[Items listed in a dataset]
= Beginning of Section =

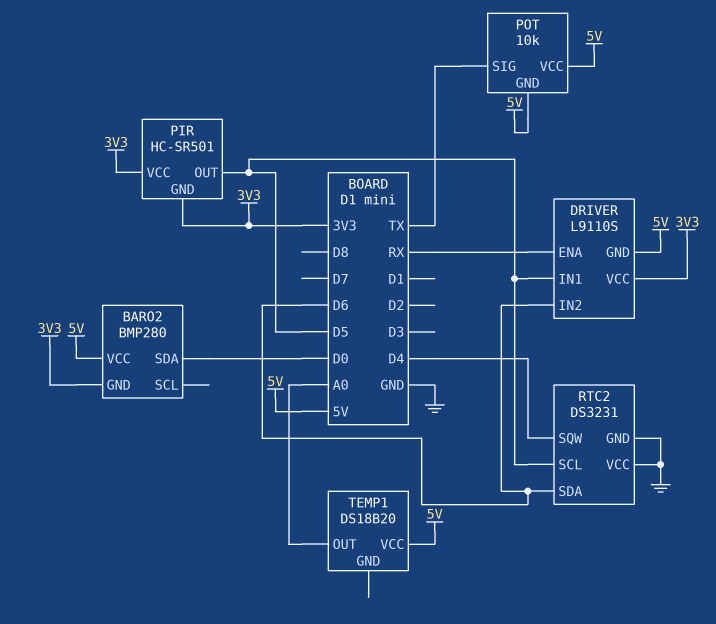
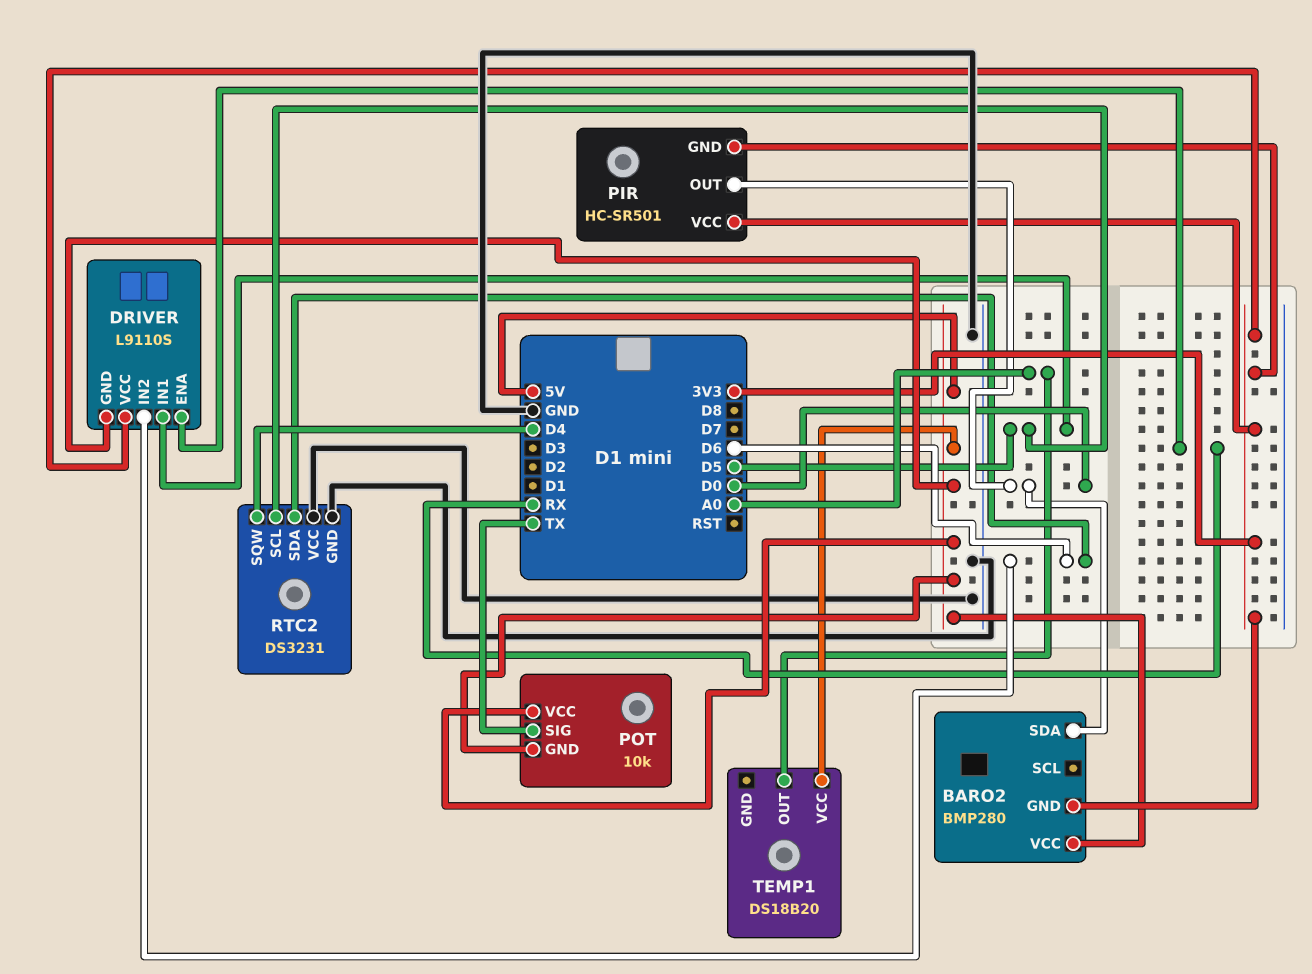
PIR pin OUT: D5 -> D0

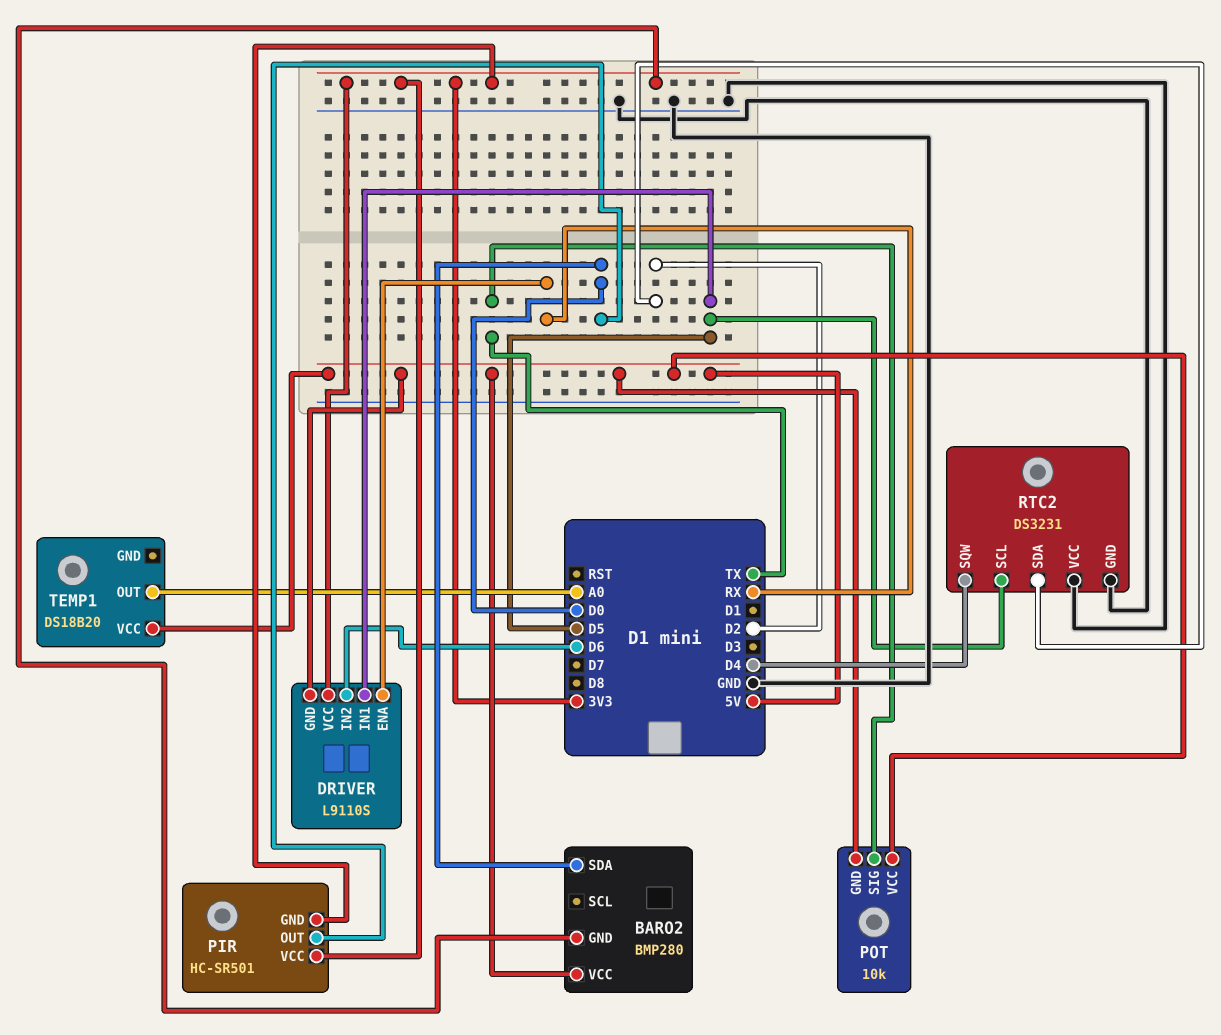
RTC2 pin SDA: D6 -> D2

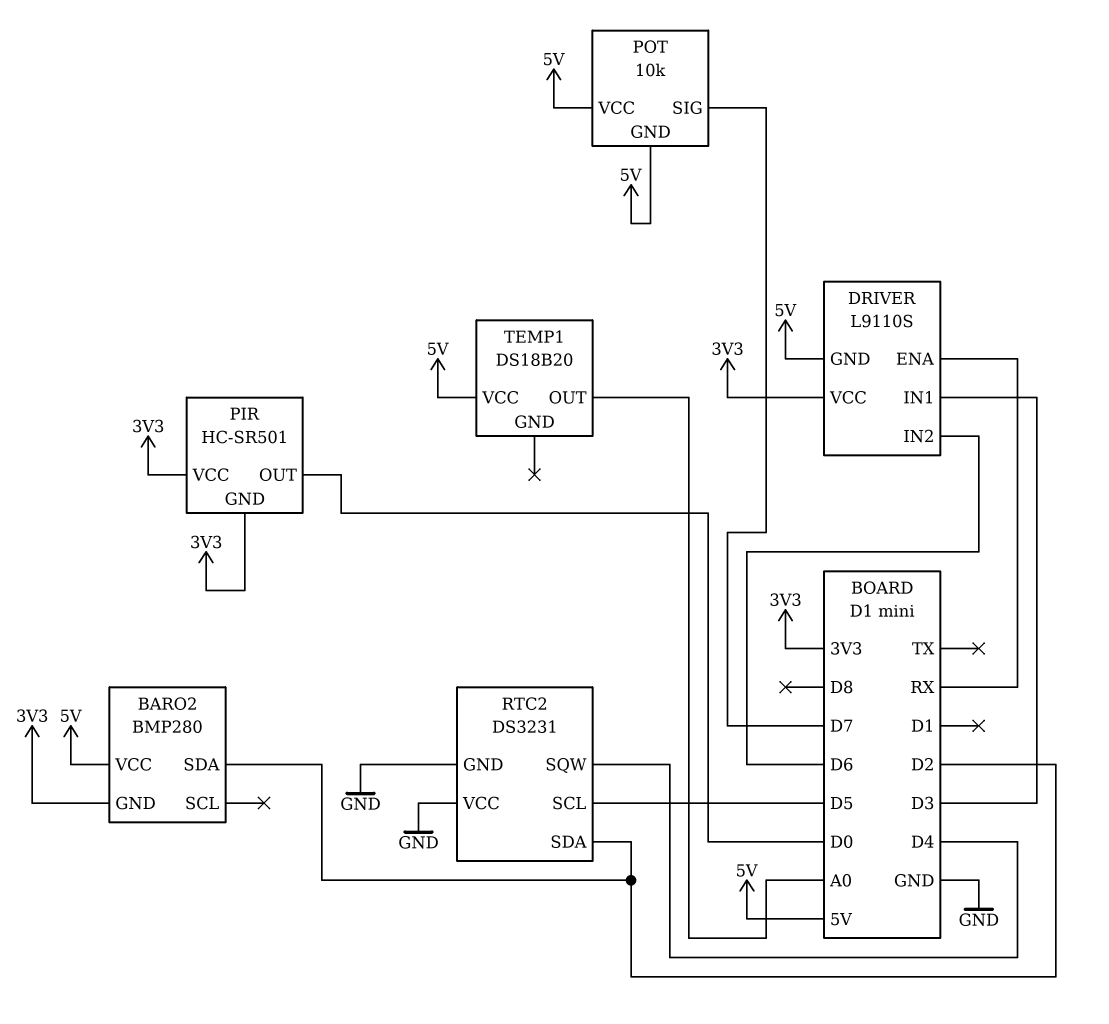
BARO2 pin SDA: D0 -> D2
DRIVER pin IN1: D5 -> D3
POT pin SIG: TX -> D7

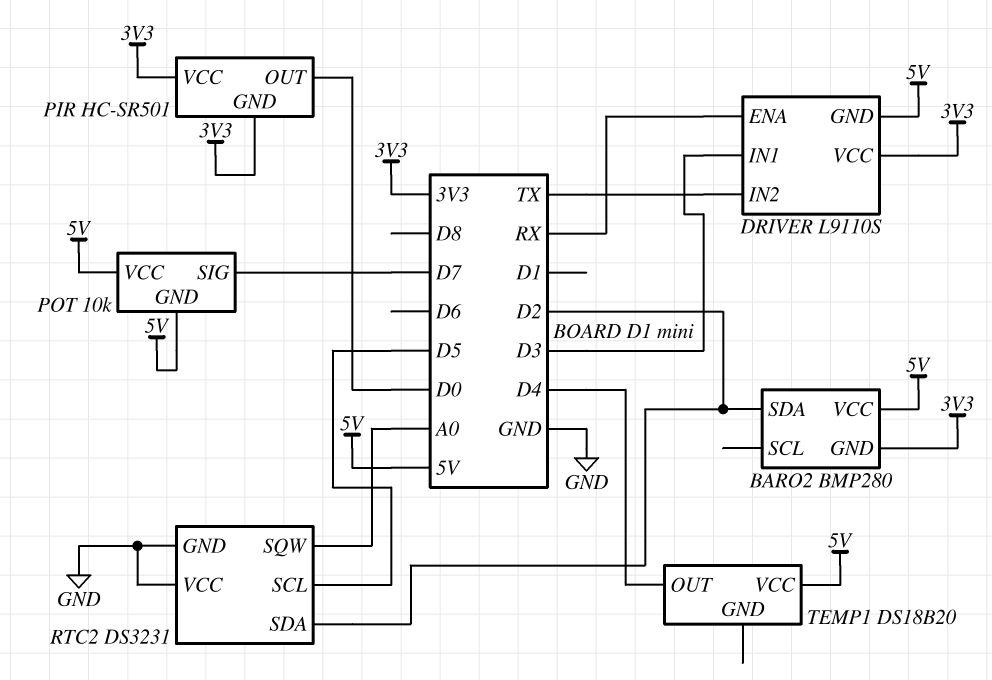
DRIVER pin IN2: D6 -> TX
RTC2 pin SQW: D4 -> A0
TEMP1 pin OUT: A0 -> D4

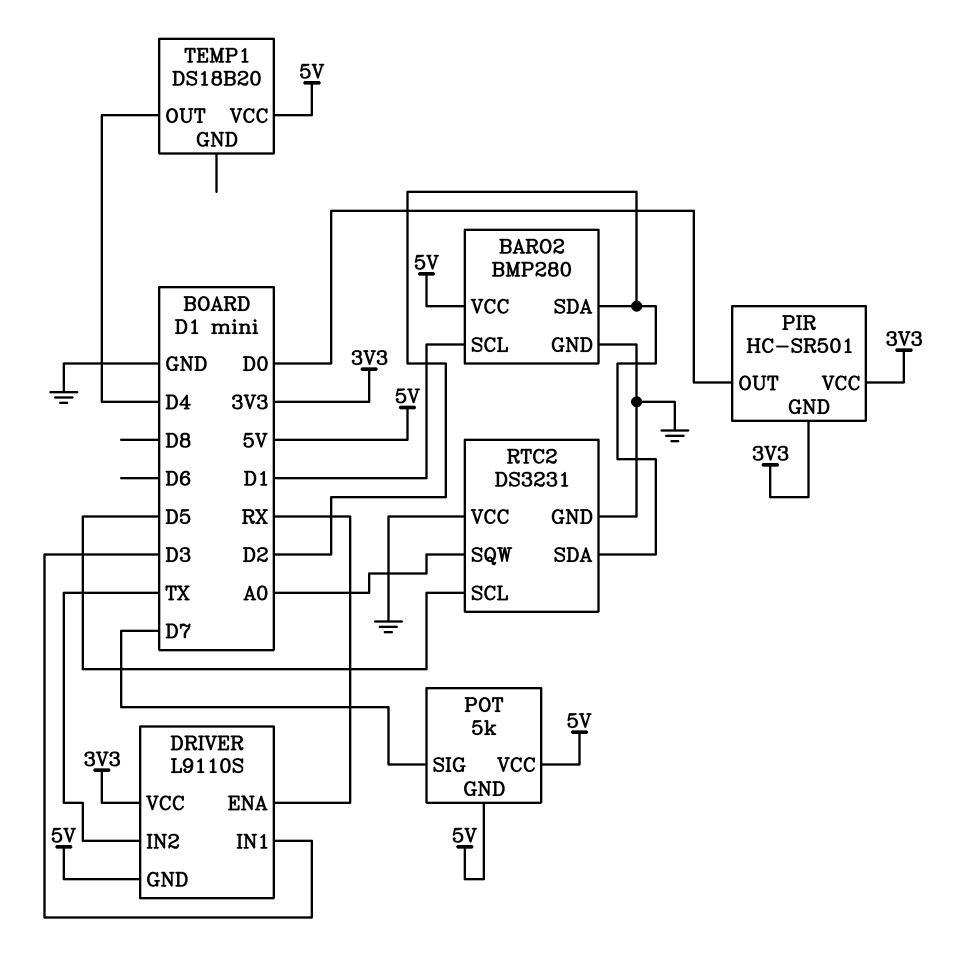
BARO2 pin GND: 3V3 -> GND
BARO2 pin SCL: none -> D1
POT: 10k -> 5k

= End of Section =

What to do
Write the data above out again exactly, minus its pictures.

Expected output
PIR pin OUT: D5 -> D0

RTC2 pin SDA: D6 -> D2

BARO2 pin SDA: D0 -> D2
DRIVER pin IN1: D5 -> D3
POT pin SIG: TX -> D7

DRIVER pin IN2: D6 -> TX
RTC2 pin SQW: D4 -> A0
TEMP1 pin OUT: A0 -> D4

BARO2 pin GND: 3V3 -> GND
BARO2 pin SCL: none -> D1
POT: 10k -> 5k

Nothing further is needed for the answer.